WHAT NEEDS TO BE DONE. Output the full listing exactly as written, with no pictures in it.

DATA EXCERPT.
Start of Block

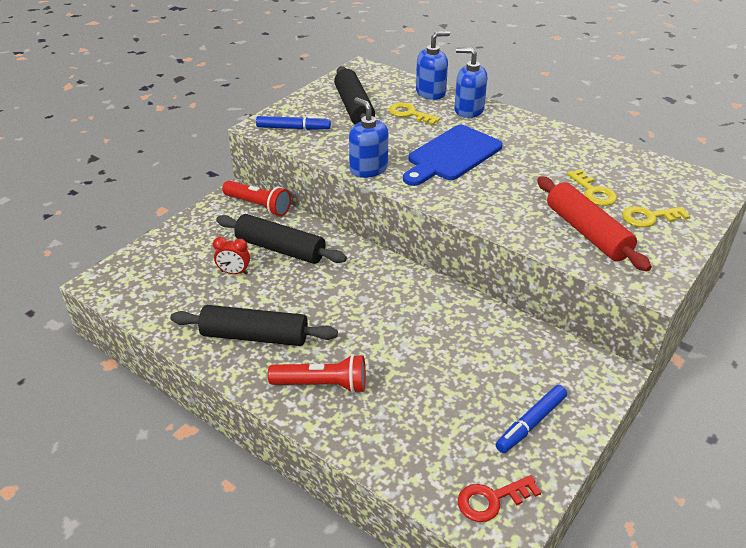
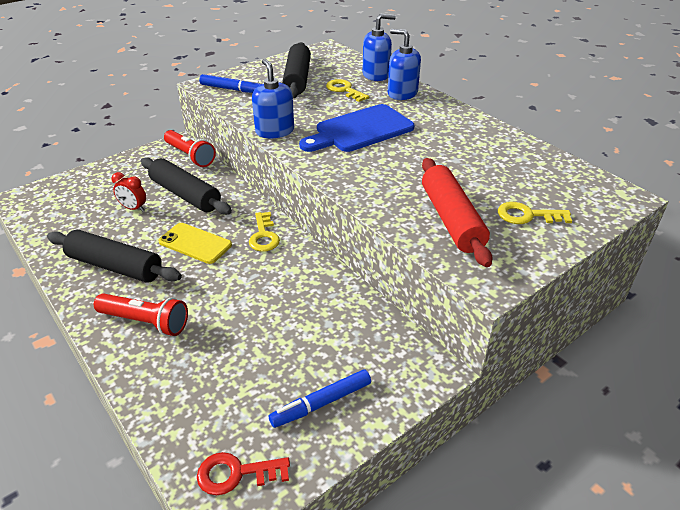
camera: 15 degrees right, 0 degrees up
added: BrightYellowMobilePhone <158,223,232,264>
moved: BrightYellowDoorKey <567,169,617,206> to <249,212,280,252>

End of Block

SOLVED PROBLEM.
camera: 15 degrees right, 0 degrees up
added: BrightYellowMobilePhone <158,223,232,264>
moved: BrightYellowDoorKey <567,169,617,206> to <249,212,280,252>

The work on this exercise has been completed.